• Your task:
When you find the word "rose" in a line of the entries, please copy the whole line.

Coordinate-based change listings:
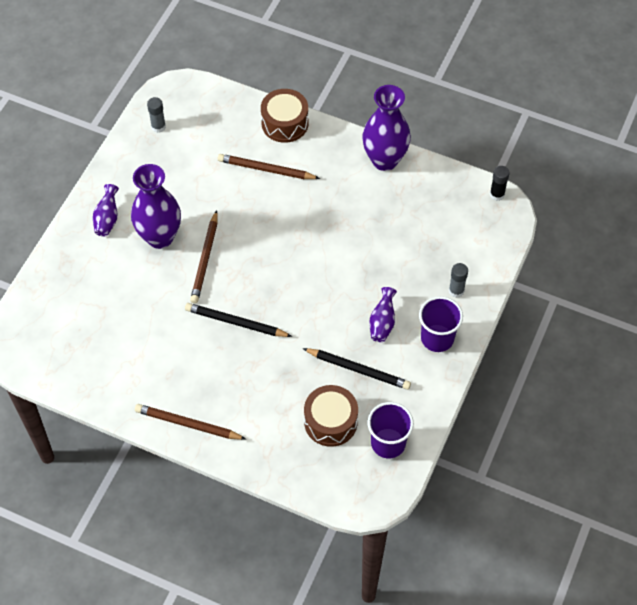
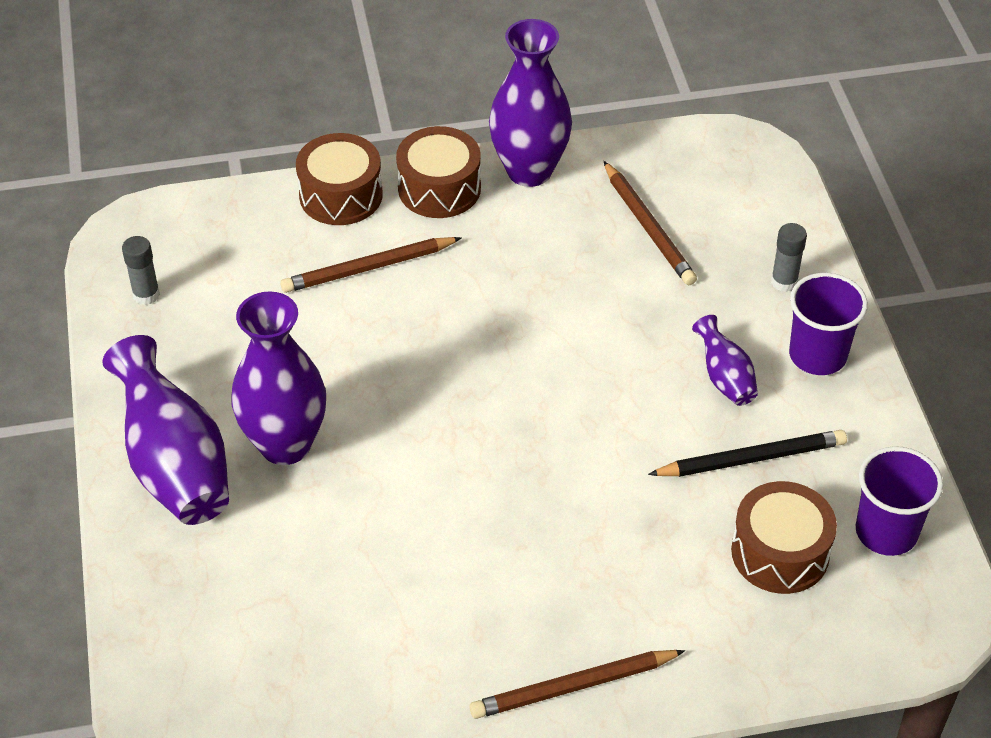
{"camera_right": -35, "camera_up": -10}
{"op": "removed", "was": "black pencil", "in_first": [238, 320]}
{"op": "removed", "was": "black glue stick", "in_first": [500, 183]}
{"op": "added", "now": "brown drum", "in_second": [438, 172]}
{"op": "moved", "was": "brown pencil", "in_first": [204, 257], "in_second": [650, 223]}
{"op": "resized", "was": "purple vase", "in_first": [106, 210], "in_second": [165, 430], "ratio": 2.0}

==

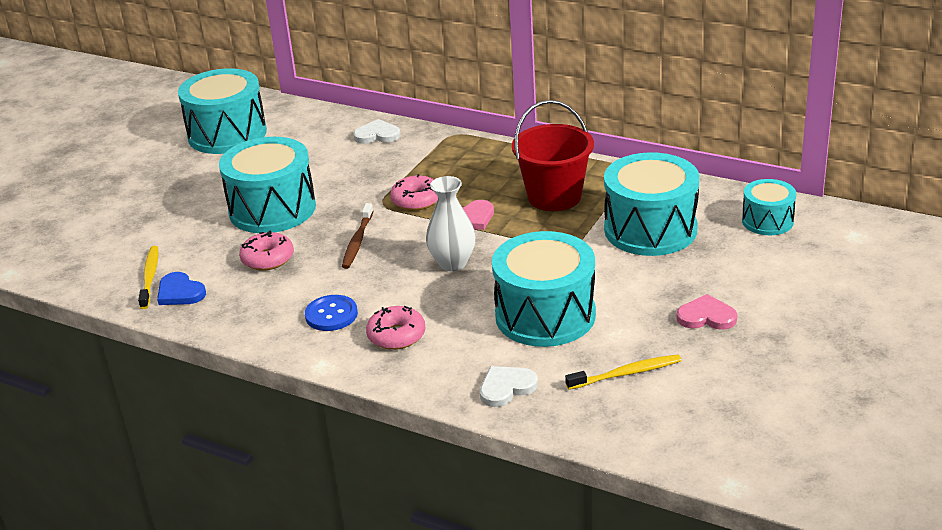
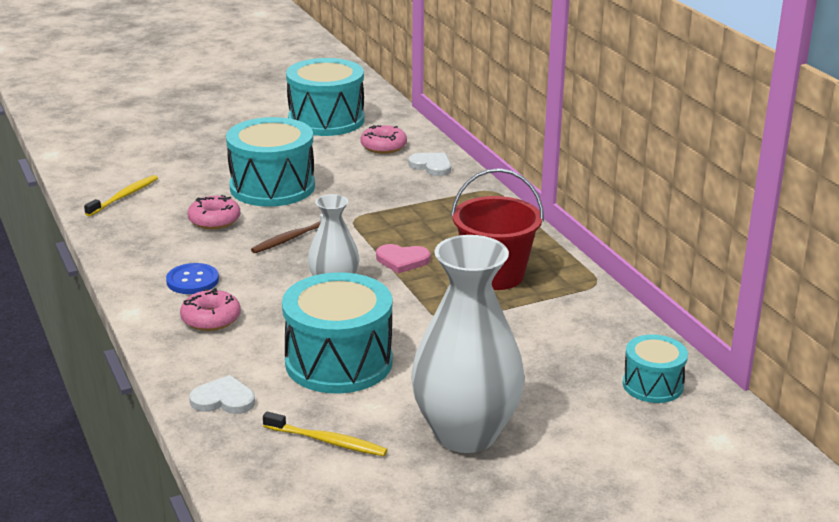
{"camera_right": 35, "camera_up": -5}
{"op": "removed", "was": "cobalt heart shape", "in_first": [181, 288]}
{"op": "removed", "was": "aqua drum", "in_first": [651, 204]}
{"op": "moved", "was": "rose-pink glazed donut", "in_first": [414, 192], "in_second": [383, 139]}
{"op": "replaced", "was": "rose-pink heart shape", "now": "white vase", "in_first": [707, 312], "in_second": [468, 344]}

• Answer to this task:
{"op": "moved", "was": "rose-pink glazed donut", "in_first": [414, 192], "in_second": [383, 139]}
{"op": "replaced", "was": "rose-pink heart shape", "now": "white vase", "in_first": [707, 312], "in_second": [468, 344]}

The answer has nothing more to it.